◆ **WHAT NEEDS TO BE DONE**: Copy every line from the records below that holds the word "none".

◆ **Data records**:
^^^^^^^^

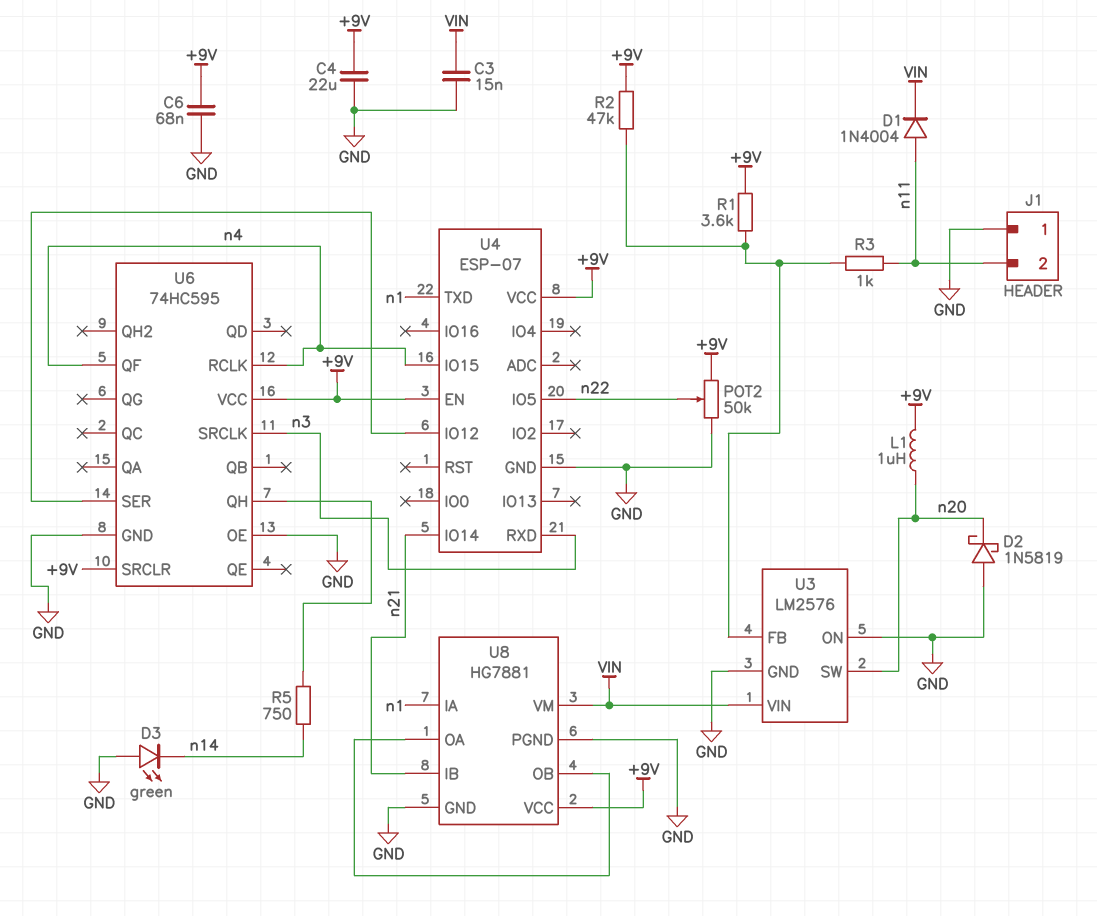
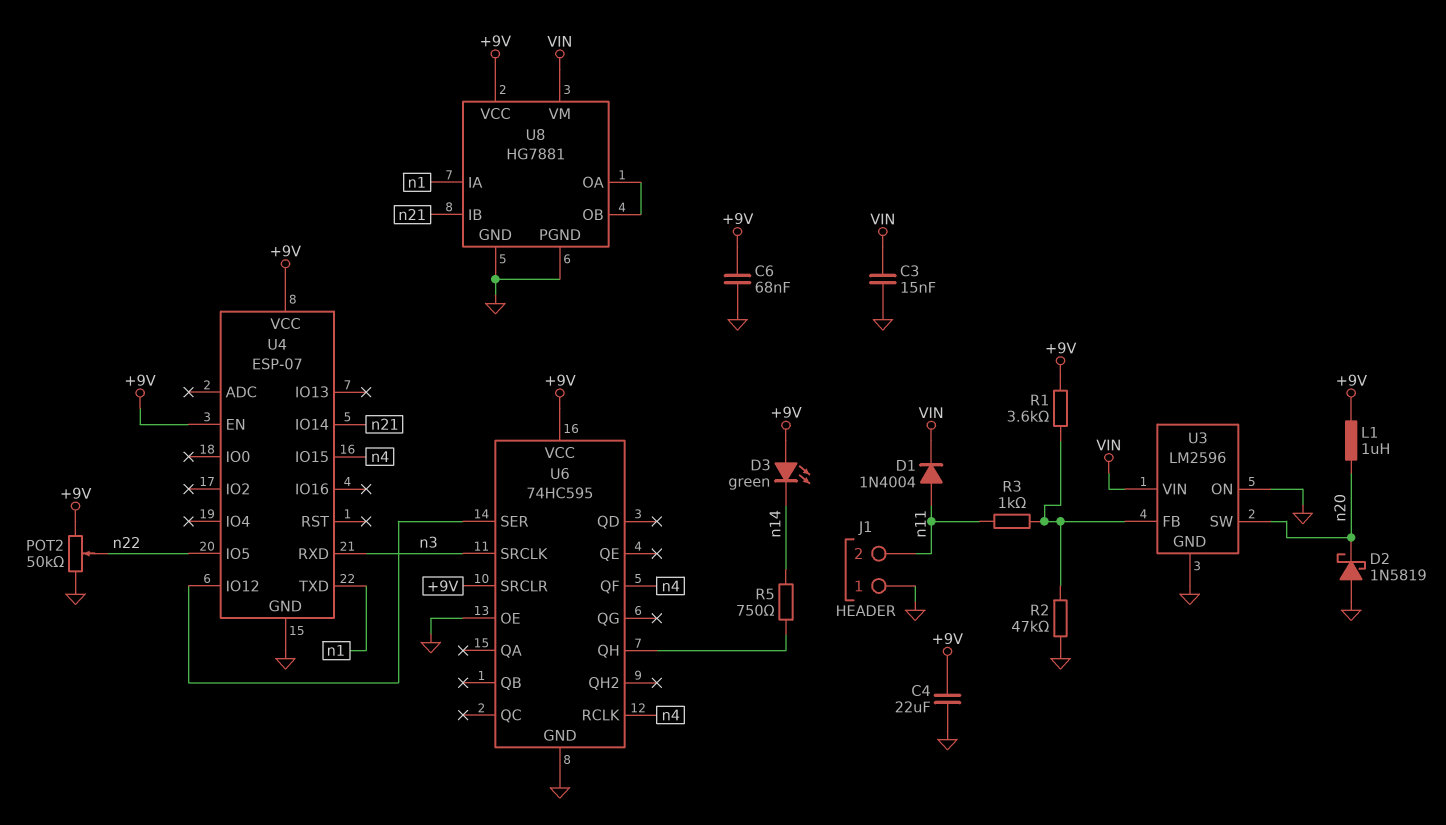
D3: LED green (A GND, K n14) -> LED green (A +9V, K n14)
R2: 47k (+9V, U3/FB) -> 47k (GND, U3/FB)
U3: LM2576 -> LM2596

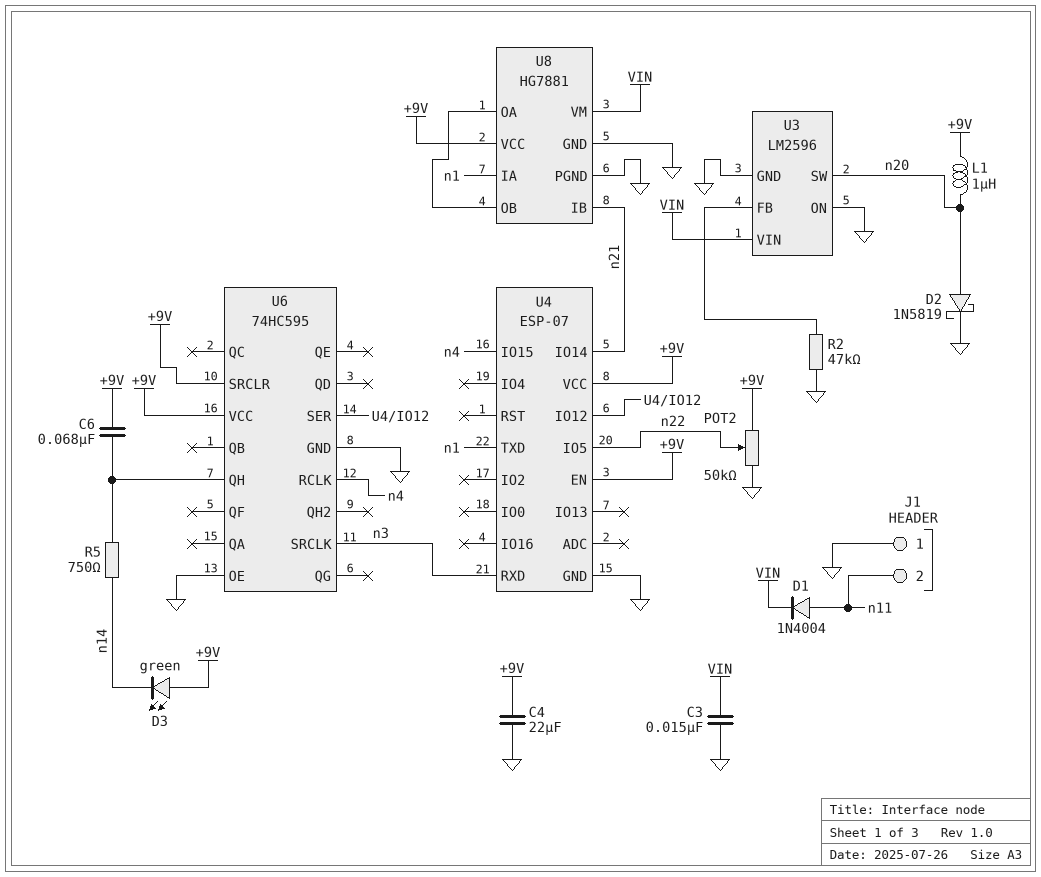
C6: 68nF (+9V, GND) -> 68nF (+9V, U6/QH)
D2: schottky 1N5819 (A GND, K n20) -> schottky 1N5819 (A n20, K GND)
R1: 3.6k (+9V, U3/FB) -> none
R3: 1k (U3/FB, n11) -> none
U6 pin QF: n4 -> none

^^^^^^^^

◆ **ANSWER FOR THIS EXERCISE**:
R1: 3.6k (+9V, U3/FB) -> none
R3: 1k (U3/FB, n11) -> none
U6 pin QF: n4 -> none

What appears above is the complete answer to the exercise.